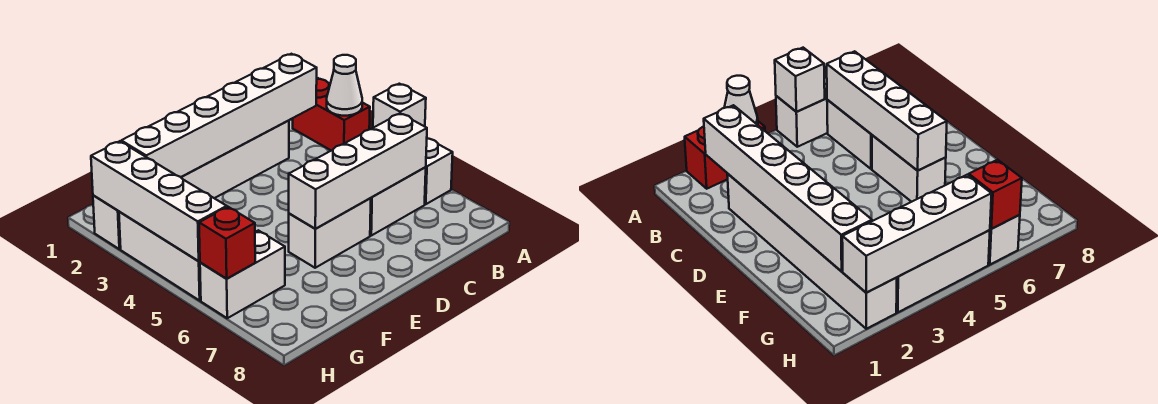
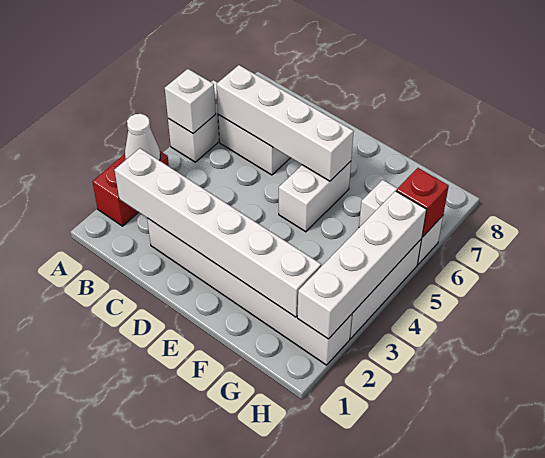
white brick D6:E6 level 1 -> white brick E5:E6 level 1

------------------------------------

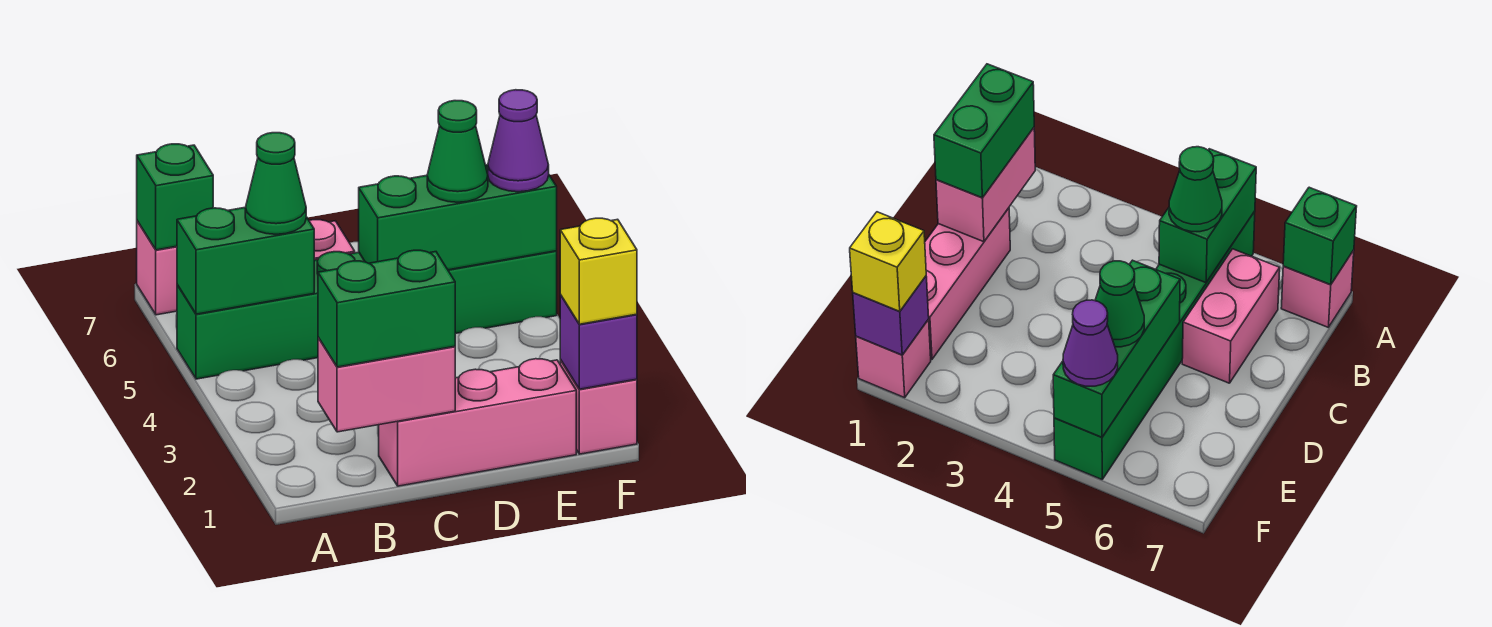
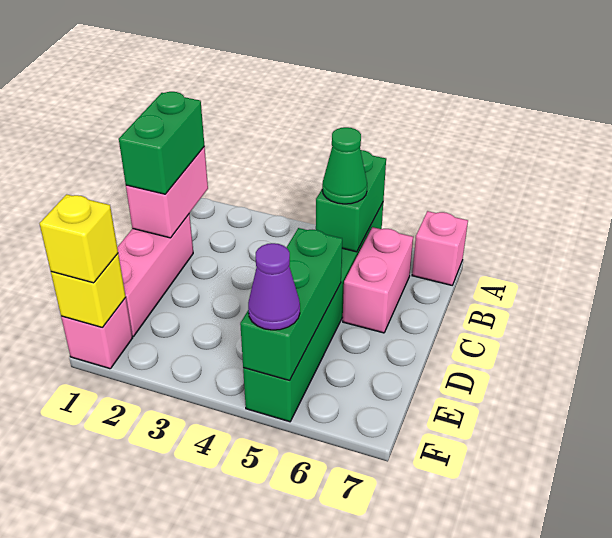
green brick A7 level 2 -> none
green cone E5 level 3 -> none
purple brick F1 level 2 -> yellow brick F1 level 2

------------------------------------

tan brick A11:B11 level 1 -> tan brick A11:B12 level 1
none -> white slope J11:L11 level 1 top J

------------------------------------

## Problem details:
Scan the material above for lines holding "green" and copy each of them.

## Solution to this problem:
green brick A7 level 2 -> none
green cone E5 level 3 -> none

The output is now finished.